[Source records]
— BEGIN —

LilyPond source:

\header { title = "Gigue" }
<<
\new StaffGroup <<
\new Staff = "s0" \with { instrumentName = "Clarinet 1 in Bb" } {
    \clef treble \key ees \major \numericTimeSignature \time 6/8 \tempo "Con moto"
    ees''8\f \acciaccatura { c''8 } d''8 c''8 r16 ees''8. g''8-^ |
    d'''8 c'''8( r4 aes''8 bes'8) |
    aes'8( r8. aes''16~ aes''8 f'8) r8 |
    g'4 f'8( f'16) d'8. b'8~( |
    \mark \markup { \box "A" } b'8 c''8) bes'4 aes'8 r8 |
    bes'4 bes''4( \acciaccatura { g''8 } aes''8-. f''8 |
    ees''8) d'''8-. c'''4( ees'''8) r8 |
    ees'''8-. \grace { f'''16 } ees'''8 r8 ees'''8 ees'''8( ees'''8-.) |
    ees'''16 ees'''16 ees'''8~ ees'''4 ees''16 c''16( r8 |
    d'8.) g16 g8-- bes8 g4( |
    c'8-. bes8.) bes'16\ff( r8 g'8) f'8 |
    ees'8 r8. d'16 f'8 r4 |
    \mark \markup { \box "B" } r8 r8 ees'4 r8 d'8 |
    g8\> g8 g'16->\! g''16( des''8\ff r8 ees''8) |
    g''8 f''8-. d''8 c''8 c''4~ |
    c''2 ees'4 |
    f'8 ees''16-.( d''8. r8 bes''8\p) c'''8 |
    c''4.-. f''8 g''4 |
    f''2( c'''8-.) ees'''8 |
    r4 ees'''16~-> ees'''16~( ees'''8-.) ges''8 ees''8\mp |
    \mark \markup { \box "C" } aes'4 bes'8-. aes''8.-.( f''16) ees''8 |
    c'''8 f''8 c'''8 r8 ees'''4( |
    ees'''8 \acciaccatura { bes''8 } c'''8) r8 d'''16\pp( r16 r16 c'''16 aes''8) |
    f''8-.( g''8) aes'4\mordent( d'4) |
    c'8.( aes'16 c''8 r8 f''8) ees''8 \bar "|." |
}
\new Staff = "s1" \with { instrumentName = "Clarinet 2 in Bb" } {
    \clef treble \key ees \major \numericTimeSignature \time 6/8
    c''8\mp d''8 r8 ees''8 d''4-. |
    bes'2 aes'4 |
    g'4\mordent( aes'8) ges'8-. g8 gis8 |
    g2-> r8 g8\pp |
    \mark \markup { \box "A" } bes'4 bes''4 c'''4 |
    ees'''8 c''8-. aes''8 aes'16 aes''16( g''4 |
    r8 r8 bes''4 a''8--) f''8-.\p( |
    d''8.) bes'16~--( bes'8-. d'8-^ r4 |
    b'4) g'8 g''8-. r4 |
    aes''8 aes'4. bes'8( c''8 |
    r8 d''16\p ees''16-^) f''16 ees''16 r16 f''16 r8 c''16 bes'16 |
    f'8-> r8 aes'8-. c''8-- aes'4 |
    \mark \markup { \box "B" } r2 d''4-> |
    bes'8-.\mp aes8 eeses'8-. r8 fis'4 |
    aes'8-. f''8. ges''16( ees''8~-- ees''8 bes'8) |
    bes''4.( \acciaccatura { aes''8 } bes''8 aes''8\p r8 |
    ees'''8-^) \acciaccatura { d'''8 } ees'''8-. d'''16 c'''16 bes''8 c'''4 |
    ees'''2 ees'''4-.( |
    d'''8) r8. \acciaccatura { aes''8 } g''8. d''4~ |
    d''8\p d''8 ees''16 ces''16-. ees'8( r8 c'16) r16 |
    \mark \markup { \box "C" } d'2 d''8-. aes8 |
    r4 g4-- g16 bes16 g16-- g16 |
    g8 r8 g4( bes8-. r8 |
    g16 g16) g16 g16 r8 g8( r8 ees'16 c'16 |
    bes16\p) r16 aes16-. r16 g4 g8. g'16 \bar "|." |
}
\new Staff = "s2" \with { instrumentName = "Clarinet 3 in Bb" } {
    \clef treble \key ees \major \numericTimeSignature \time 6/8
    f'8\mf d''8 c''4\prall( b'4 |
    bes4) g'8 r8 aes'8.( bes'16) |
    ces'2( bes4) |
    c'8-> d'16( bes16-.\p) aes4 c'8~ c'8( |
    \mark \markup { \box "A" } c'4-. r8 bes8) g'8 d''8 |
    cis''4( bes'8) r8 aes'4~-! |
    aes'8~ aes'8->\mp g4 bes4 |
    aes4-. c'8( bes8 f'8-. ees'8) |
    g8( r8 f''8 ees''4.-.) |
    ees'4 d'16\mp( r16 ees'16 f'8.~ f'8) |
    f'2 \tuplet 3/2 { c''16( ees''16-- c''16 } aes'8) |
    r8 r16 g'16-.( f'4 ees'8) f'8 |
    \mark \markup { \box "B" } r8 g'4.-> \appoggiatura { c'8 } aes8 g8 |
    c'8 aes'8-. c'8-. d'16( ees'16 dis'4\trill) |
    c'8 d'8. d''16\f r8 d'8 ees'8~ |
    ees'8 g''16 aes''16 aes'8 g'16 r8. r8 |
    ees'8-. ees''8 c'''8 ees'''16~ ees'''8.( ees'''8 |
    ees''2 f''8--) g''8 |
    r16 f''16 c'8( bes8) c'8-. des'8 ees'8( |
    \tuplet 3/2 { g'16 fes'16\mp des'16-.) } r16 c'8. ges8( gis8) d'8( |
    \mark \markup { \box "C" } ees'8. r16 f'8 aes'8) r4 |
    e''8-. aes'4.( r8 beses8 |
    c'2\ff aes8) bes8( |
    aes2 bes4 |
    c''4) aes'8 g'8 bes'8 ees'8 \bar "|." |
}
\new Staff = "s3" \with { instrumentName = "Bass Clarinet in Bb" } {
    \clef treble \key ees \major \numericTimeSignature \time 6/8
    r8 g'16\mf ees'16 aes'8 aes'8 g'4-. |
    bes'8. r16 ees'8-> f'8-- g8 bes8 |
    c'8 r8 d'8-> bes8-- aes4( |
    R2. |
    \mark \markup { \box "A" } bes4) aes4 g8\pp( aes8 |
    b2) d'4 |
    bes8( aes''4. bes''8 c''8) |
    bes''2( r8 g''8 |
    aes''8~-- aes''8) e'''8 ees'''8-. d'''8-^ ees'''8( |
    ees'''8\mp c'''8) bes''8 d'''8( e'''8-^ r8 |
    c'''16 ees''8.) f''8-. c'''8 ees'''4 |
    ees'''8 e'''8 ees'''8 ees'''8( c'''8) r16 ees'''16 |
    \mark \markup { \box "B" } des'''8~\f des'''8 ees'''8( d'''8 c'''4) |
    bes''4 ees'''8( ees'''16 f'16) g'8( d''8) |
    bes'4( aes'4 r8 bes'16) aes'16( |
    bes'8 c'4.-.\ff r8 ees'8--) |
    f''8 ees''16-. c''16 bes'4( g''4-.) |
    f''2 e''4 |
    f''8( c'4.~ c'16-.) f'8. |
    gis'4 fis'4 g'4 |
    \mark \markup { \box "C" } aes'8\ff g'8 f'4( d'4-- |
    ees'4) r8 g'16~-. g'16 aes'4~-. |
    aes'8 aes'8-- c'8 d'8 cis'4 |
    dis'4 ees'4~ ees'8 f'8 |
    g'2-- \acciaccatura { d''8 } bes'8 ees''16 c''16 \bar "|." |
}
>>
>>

— END —

• Aim
Which of the lines above contain the string "mordent"? Filter them out and copy each one in full.

• Response to this task
    f''8-.( g''8) aes'4\mordent( d'4) |
    g'4\mordent( aes'8) ges'8-. g8 gis8 |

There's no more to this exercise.